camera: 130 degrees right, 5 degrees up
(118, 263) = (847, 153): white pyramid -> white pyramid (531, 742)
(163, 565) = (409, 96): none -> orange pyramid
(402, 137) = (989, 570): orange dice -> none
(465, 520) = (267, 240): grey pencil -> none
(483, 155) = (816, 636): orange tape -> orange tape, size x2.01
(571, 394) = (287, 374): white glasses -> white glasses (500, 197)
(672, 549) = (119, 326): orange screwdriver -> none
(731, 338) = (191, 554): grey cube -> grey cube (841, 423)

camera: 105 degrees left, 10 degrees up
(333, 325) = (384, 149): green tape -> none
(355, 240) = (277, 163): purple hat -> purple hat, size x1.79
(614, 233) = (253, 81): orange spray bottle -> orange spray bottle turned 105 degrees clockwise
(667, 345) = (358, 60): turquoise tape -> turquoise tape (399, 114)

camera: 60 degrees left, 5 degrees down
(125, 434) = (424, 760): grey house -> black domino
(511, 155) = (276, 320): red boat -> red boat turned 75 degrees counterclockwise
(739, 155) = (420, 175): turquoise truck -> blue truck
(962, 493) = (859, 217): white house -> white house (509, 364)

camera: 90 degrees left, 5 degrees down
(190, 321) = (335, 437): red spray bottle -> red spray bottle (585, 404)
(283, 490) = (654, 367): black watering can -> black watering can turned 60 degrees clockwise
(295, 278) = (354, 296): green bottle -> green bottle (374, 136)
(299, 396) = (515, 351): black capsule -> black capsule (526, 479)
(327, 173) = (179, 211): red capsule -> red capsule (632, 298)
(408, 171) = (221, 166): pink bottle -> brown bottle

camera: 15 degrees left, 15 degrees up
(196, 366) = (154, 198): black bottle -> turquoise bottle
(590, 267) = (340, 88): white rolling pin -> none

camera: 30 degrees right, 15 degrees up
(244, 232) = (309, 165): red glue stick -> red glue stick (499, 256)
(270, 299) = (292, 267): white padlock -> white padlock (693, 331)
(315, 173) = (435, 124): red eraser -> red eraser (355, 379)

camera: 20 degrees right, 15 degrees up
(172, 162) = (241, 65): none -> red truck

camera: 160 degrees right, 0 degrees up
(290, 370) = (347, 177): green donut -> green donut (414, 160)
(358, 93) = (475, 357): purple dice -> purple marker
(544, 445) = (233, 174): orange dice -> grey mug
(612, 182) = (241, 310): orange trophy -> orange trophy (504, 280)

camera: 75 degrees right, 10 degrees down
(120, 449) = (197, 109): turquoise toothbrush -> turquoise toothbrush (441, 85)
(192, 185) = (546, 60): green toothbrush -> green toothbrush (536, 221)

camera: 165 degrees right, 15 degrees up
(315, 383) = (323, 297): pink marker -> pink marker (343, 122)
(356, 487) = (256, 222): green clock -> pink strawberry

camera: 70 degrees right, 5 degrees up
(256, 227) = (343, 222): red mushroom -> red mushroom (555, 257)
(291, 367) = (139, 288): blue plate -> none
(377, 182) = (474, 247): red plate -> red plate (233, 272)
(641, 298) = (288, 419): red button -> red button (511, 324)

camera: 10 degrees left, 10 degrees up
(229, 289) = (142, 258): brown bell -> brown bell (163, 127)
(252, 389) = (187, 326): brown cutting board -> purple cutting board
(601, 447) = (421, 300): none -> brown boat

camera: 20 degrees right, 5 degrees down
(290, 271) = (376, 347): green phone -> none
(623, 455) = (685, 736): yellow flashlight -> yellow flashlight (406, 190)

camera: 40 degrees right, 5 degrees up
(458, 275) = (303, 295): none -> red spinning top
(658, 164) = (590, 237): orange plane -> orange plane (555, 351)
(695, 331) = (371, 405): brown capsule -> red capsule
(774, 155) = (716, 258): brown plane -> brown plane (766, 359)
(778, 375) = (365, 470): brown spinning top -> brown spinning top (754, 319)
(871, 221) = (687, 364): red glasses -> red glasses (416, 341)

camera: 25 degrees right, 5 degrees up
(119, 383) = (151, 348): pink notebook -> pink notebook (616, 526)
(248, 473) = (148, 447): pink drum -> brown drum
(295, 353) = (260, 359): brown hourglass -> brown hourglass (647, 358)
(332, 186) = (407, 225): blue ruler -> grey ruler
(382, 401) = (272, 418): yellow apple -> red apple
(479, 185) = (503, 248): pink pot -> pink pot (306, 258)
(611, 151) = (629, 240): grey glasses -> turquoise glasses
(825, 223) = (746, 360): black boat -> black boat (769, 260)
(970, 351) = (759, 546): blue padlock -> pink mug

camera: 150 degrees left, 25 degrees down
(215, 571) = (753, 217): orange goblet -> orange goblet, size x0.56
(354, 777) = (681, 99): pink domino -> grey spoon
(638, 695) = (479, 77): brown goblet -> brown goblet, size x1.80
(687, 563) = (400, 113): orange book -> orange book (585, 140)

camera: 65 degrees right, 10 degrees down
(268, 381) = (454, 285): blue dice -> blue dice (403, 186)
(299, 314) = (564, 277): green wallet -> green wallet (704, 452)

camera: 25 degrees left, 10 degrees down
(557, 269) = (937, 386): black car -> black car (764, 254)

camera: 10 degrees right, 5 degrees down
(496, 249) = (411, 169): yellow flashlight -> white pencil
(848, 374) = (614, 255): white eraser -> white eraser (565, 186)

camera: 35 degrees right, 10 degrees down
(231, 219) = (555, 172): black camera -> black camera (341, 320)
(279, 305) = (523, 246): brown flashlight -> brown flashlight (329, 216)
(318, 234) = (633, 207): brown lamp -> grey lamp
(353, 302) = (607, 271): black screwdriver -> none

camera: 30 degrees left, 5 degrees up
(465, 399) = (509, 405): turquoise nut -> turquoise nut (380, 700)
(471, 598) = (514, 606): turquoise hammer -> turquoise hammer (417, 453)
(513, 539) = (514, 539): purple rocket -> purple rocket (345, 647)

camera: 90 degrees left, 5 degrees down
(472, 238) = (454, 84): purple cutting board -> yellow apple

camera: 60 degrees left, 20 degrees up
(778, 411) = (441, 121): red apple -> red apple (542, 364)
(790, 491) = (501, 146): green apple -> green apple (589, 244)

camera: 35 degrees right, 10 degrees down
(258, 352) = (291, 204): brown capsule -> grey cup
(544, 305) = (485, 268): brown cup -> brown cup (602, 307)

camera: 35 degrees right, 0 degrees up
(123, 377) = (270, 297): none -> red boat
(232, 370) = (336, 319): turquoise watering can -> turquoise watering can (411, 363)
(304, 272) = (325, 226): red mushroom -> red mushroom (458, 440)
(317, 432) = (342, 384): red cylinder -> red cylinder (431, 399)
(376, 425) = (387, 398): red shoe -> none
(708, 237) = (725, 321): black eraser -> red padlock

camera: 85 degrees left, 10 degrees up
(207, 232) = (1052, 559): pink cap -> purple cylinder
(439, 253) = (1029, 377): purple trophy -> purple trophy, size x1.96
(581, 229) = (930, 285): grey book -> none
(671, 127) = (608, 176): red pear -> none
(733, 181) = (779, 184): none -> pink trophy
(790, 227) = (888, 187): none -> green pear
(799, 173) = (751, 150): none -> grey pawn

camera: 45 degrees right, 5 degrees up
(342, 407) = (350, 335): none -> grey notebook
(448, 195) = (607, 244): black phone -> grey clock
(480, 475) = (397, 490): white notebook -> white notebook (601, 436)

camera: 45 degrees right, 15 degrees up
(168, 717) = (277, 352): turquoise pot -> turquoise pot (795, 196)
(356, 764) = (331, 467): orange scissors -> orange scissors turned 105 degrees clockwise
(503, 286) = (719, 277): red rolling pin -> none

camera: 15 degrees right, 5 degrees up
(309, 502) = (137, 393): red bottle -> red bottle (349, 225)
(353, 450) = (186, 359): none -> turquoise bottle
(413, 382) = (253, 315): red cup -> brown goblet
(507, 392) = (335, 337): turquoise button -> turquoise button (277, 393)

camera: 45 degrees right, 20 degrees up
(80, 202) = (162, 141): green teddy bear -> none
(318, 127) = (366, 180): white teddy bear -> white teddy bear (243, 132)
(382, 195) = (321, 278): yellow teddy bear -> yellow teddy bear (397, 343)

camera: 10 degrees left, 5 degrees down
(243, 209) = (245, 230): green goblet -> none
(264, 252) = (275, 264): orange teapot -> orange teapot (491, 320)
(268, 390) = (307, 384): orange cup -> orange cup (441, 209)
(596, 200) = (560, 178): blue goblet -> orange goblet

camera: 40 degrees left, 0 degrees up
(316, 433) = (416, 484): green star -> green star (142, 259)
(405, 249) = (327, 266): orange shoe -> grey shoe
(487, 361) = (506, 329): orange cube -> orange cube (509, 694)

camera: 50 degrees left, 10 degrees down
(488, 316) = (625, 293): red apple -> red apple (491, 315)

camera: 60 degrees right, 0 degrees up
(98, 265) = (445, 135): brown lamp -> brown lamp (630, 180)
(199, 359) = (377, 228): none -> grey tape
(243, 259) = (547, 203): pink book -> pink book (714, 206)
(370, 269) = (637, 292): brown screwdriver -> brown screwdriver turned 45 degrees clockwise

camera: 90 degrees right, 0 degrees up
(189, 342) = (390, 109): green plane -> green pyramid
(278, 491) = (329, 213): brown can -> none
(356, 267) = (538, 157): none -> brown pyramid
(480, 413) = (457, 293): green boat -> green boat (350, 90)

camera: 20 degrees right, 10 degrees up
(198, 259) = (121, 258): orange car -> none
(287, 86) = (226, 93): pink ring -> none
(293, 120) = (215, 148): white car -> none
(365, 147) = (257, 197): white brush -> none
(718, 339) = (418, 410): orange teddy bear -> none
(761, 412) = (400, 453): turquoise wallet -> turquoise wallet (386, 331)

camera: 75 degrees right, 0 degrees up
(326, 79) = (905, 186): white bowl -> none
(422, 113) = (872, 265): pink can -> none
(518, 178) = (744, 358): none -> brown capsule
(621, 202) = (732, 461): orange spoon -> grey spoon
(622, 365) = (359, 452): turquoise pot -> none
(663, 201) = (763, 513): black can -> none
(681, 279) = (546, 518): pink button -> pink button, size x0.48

◇ ◇ ◇ ◇ ◇ ◇ ◇

Exercise details | Given the records above, restate word for word only the lines starting at the one with "(356, 267) = (538, 157): none" and ending at the one with "(718, 339) = (418, 410): orange".

Exercise result |
(356, 267) = (538, 157): none -> brown pyramid
(480, 413) = (457, 293): green boat -> green boat (350, 90)

camera: 20 degrees right, 10 degrees up
(198, 259) = (121, 258): orange car -> none
(287, 86) = (226, 93): pink ring -> none
(293, 120) = (215, 148): white car -> none
(365, 147) = (257, 197): white brush -> none
(718, 339) = (418, 410): orange teddy bear -> none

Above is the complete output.